## EXERCISE DIRECTIONS:
Your answer should be the lines of the listing that contain the word "VLOAD".

=== DATASET EXCERPTS ===

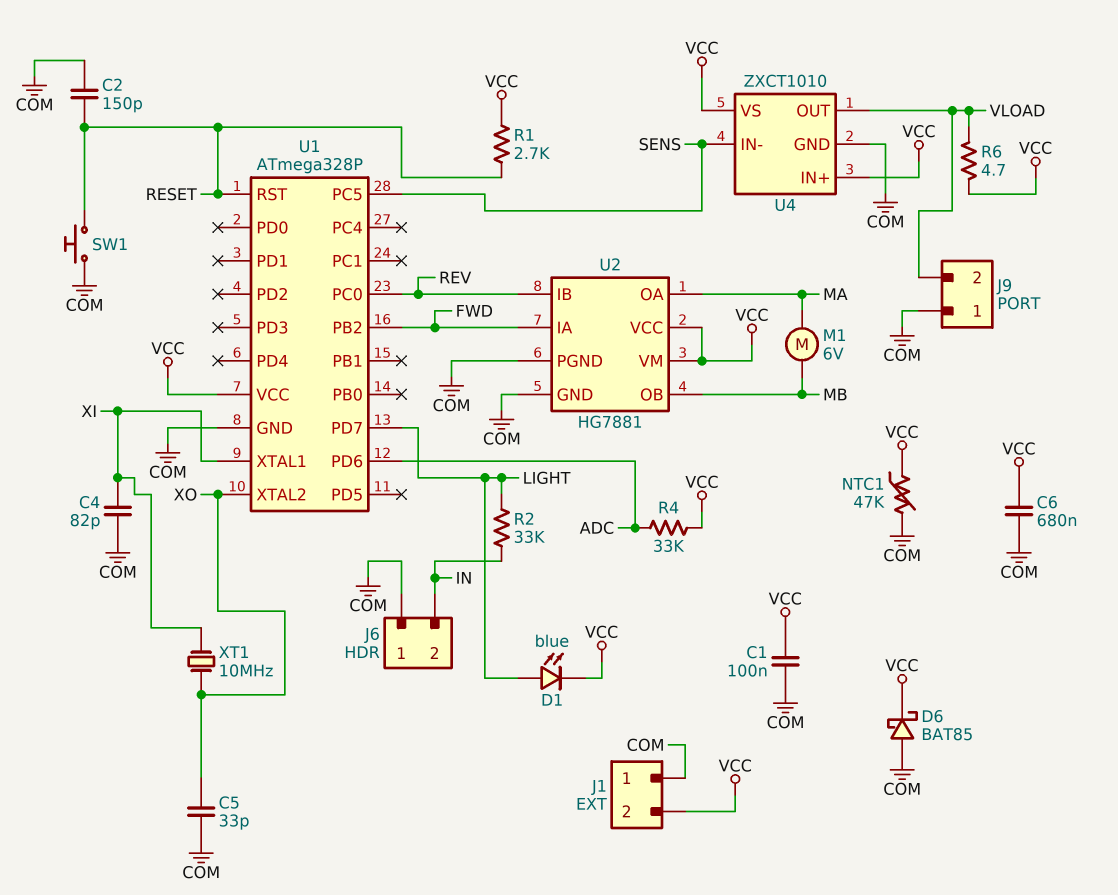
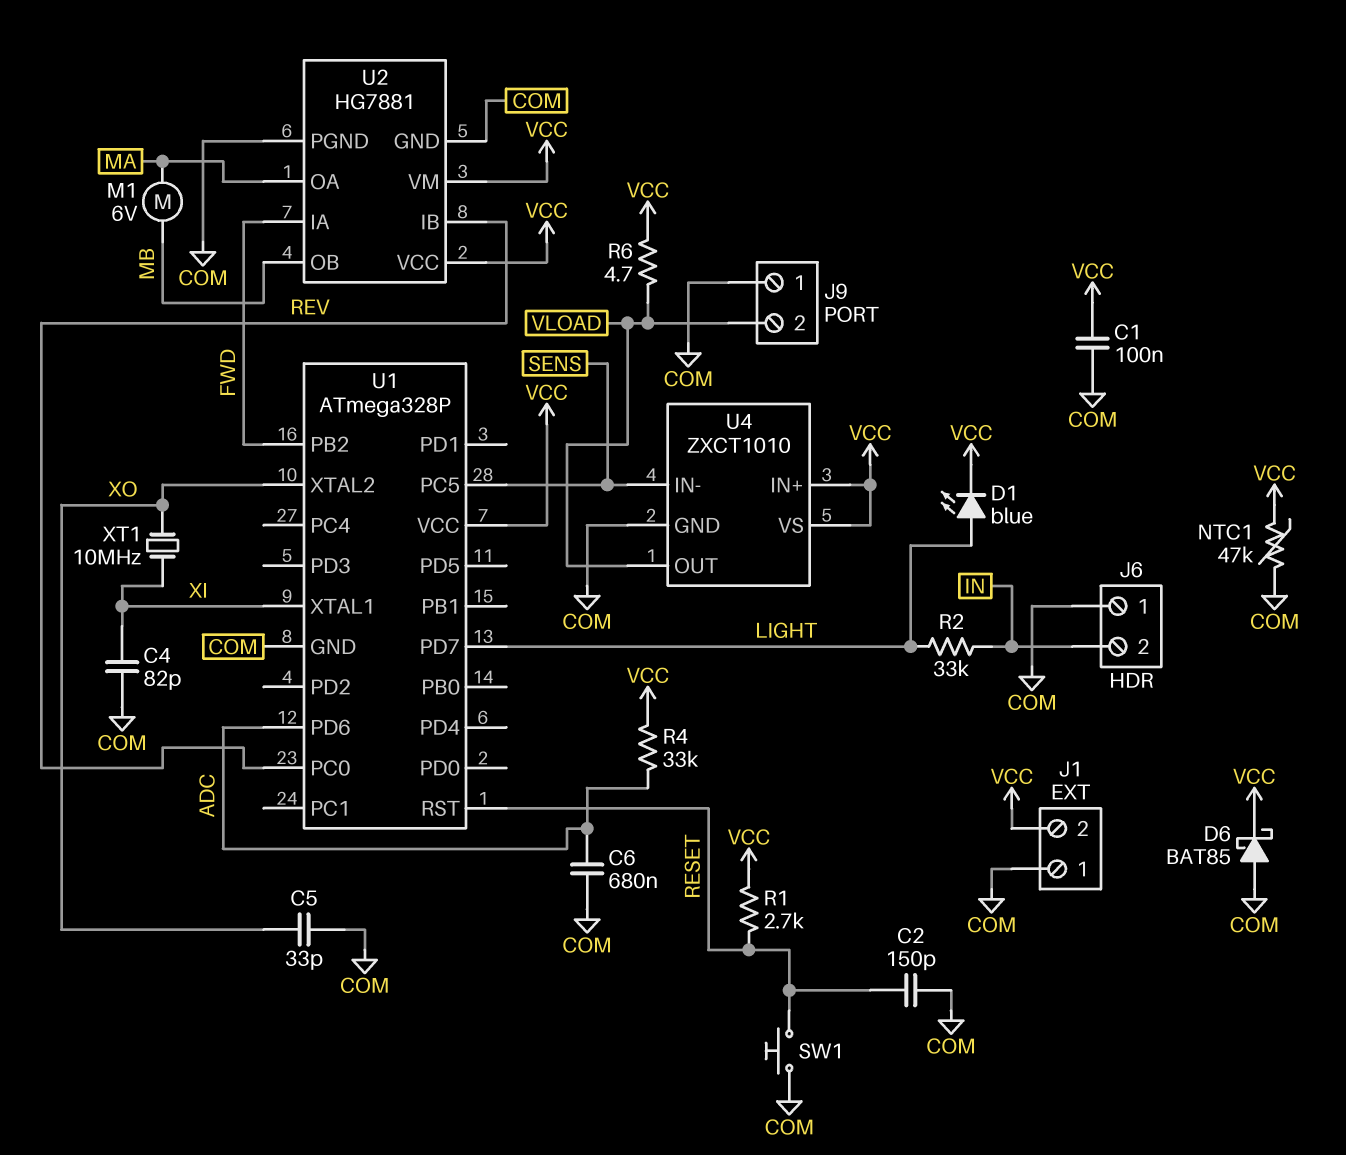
C6: 680nF (COM, VCC) -> 680nF (ADC, COM)

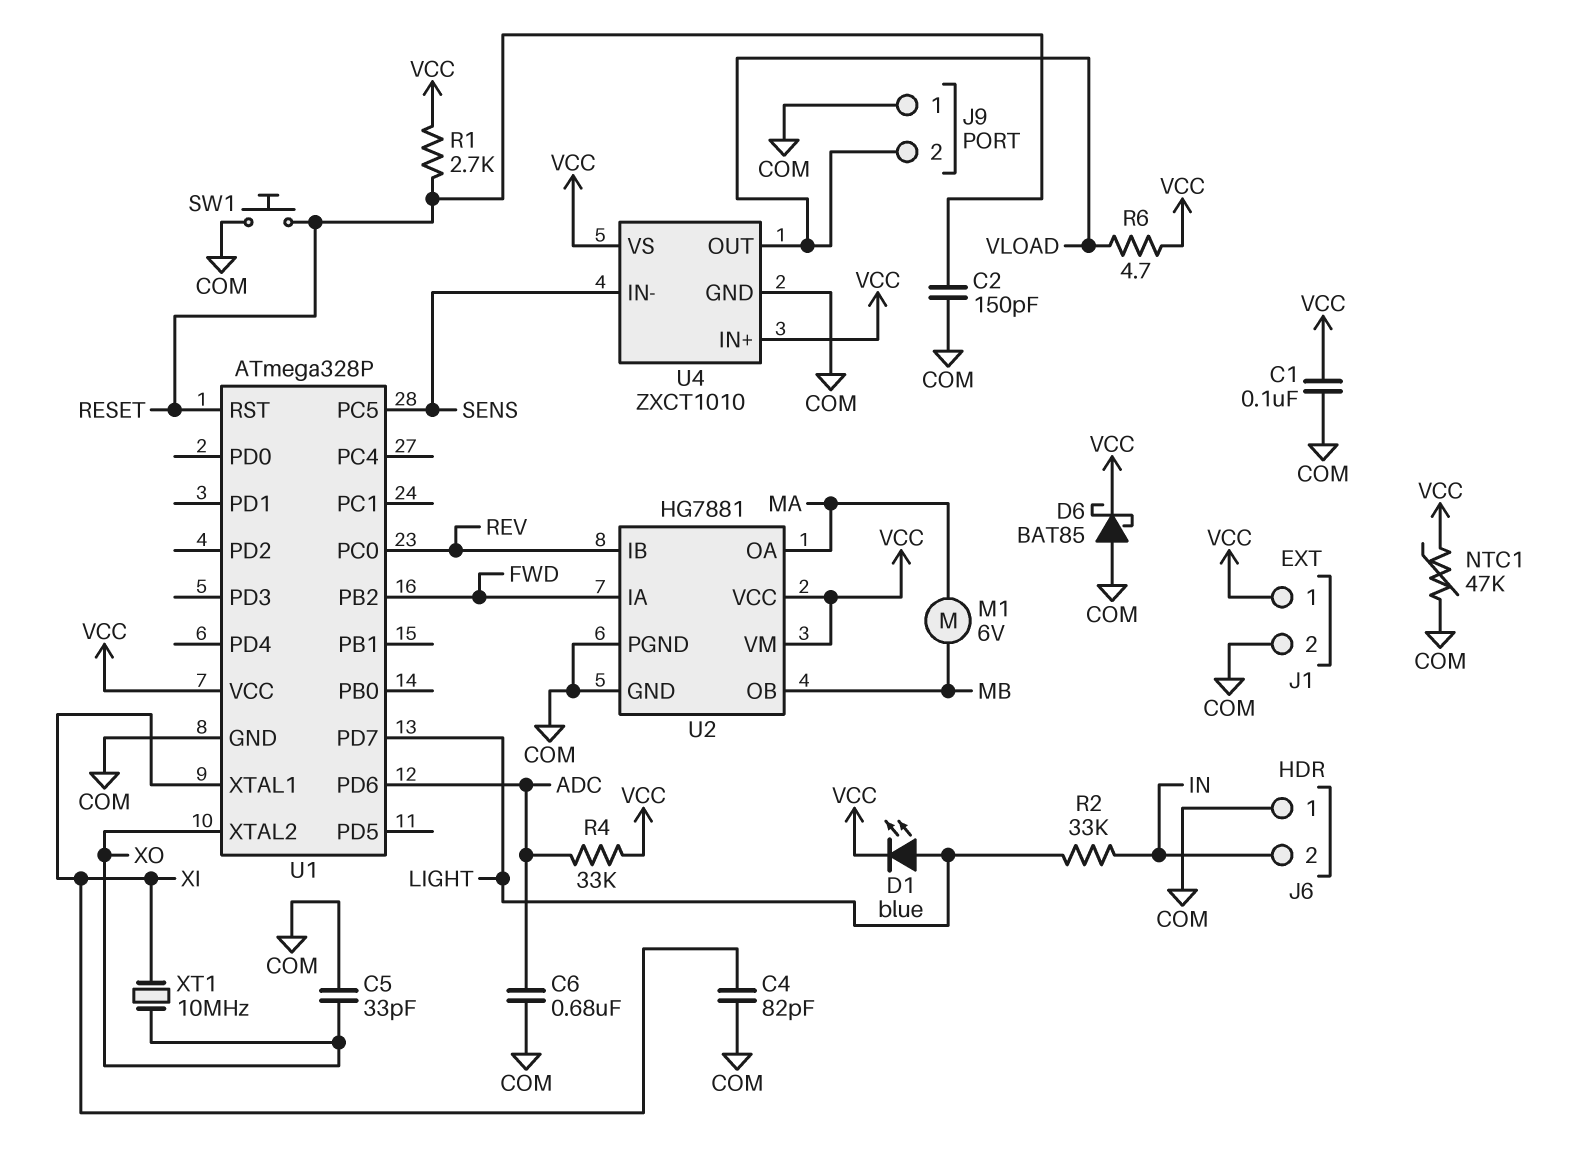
J1 pin 1: COM -> VCC
J1 pin 2: VCC -> COM

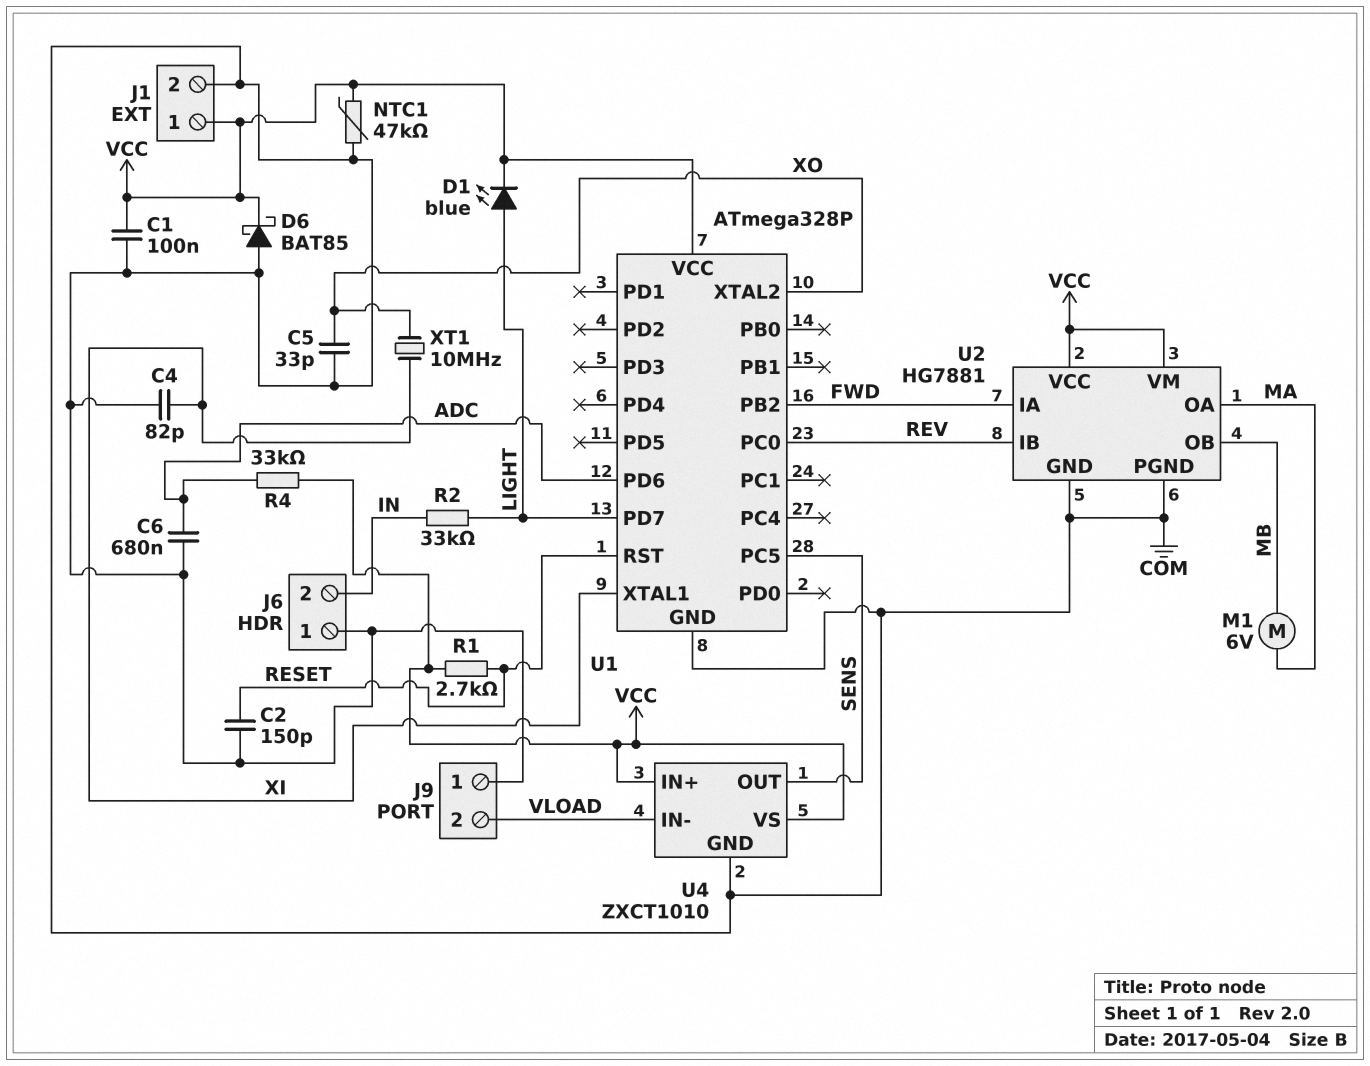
R6: 4.7 (VCC, VLOAD) -> none
SW1: button (COM, RESET) -> none
U4 pin IN-: SENS -> VLOAD
U4 pin OUT: VLOAD -> SENS

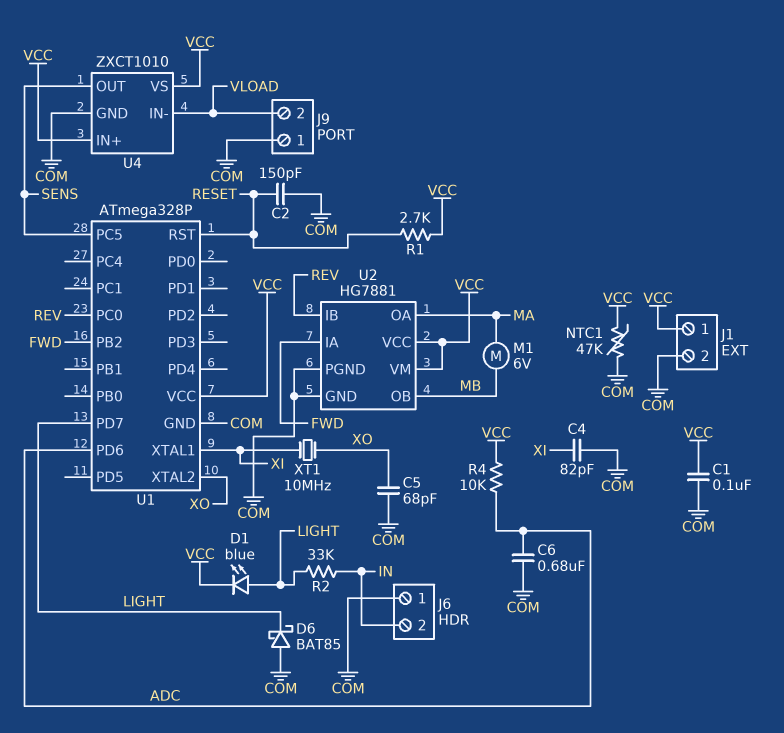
C5: 33pF (COM, XO) -> 68pF (COM, XO)
D6: schottky BAT85 (A COM, K VCC) -> schottky BAT85 (A COM, K LIGHT)
R4: 33k (ADC, VCC) -> 10k (ADC, VCC)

===

## RESPONSE:
R6: 4.7 (VCC, VLOAD) -> none
U4 pin IN-: SENS -> VLOAD
U4 pin OUT: VLOAD -> SENS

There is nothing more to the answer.